What you are asked to do »
Locate, in the data below, the line that contains "The camera went 165" and the line that contains "The second view lost the Geschenk"; reproduce exactly those two lines and every line between them, nothing more.

Extracted data »

%%

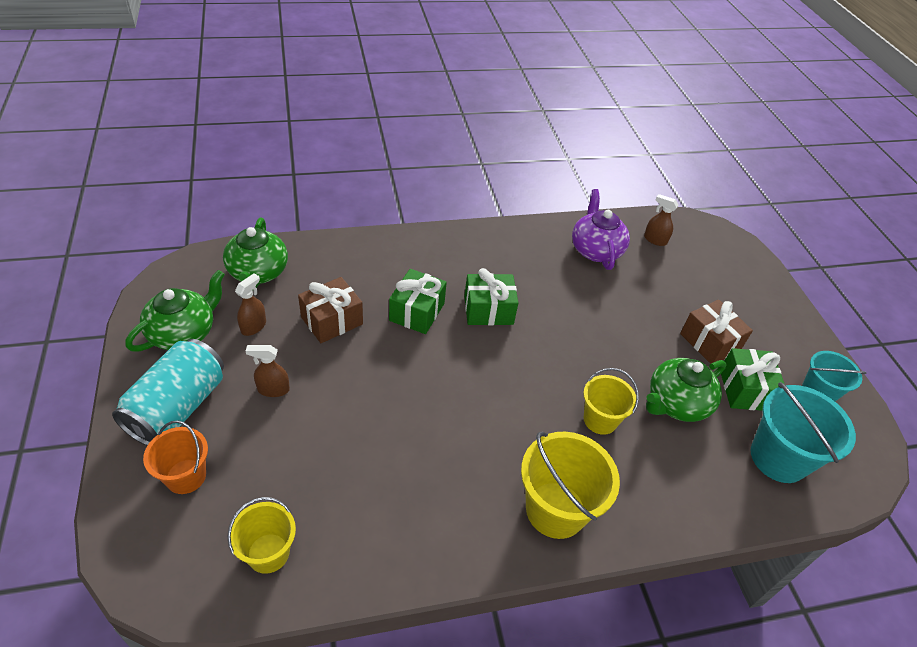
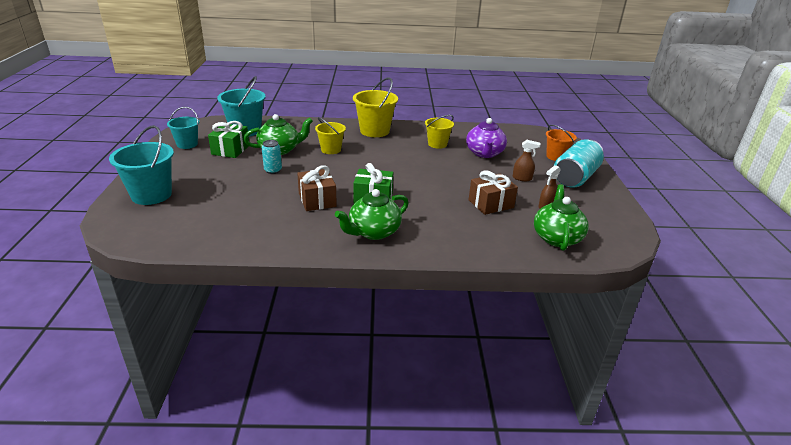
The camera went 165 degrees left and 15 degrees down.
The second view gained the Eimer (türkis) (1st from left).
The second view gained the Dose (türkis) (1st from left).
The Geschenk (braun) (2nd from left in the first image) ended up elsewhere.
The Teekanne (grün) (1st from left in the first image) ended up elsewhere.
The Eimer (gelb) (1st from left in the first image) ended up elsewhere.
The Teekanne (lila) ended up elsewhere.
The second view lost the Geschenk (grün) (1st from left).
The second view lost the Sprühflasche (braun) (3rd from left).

%%
%%

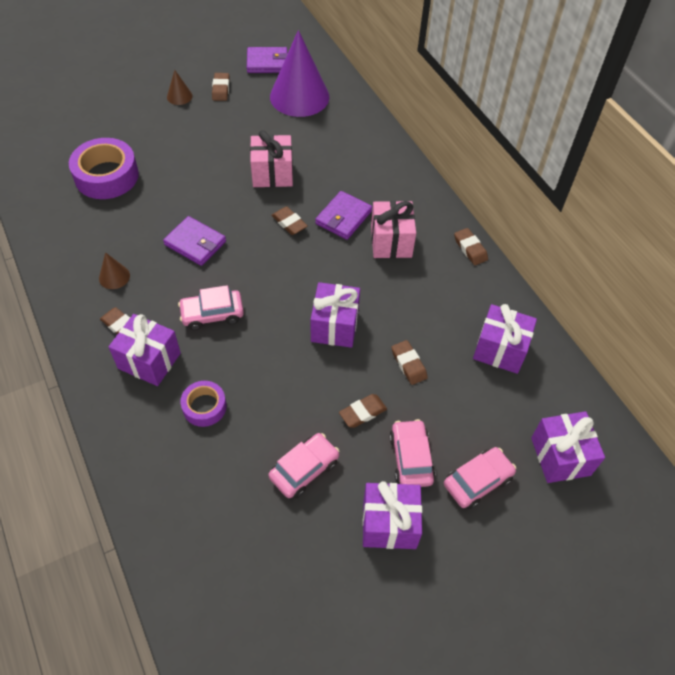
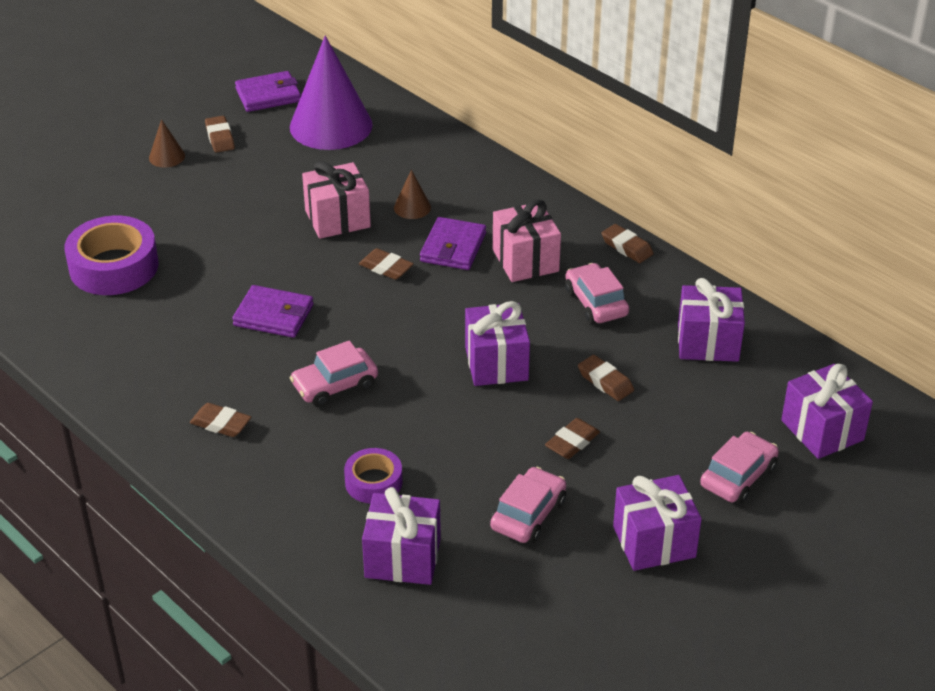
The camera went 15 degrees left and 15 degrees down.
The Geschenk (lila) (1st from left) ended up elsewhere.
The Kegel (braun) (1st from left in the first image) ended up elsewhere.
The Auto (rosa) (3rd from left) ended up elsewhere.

%%

Problem solution »
The camera went 165 degrees left and 15 degrees down.
The second view gained the Eimer (türkis) (1st from left).
The second view gained the Dose (türkis) (1st from left).
The Geschenk (braun) (2nd from left in the first image) ended up elsewhere.
The Teekanne (grün) (1st from left in the first image) ended up elsewhere.
The Eimer (gelb) (1st from left in the first image) ended up elsewhere.
The Teekanne (lila) ended up elsewhere.
The second view lost the Geschenk (grün) (1st from left).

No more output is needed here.